INSTRUCTIONS TO FOLLOW
Exclude images, then output the remaining data verbatim.

DATA PROVIDED
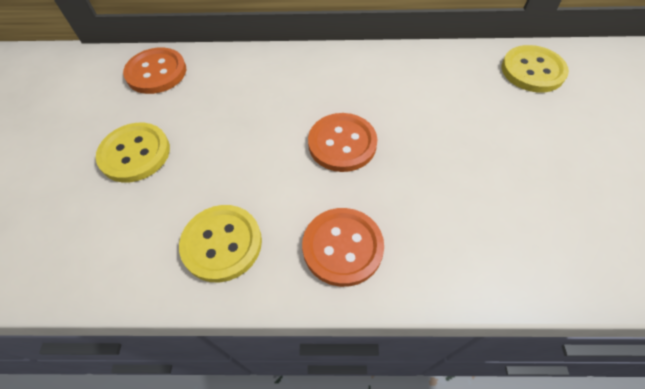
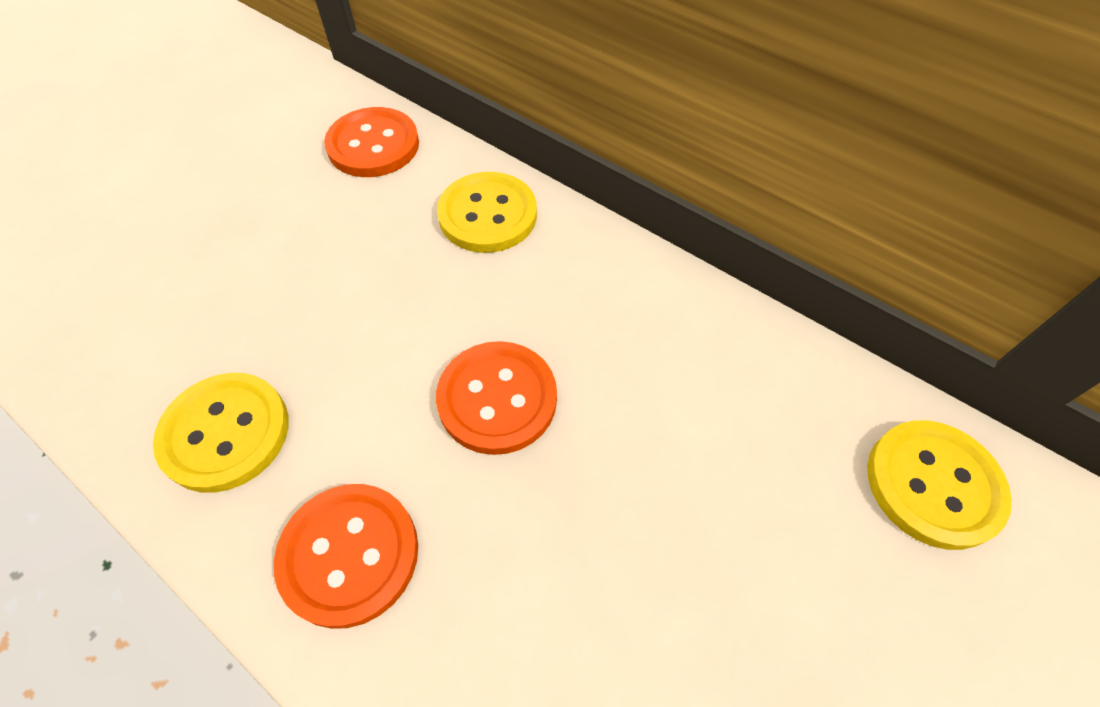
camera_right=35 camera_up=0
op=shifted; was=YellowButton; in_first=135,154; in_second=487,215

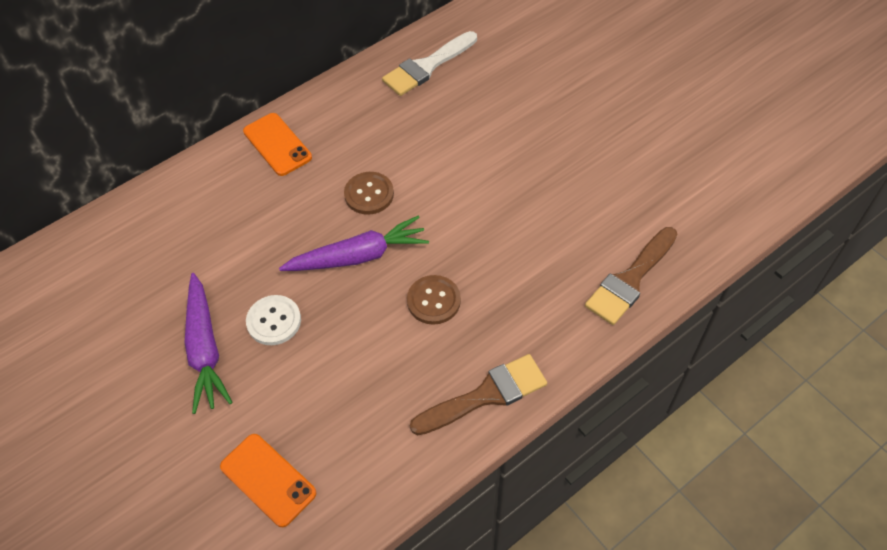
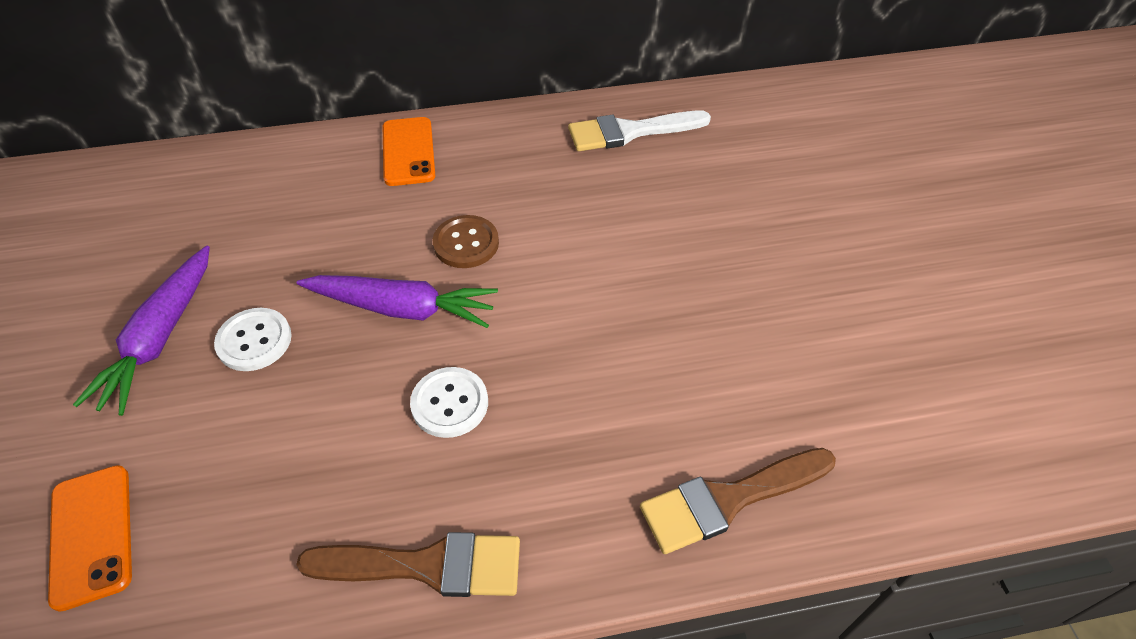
camera_right=25 camera_up=-5
op=repainted; was=BrownButton; now=WhiteButton; in_first=433,301; in_second=450,403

SOLUTION
camera_right=35 camera_up=0
op=shifted; was=YellowButton; in_first=135,154; in_second=487,215

camera_right=25 camera_up=-5
op=repainted; was=BrownButton; now=WhiteButton; in_first=433,301; in_second=450,403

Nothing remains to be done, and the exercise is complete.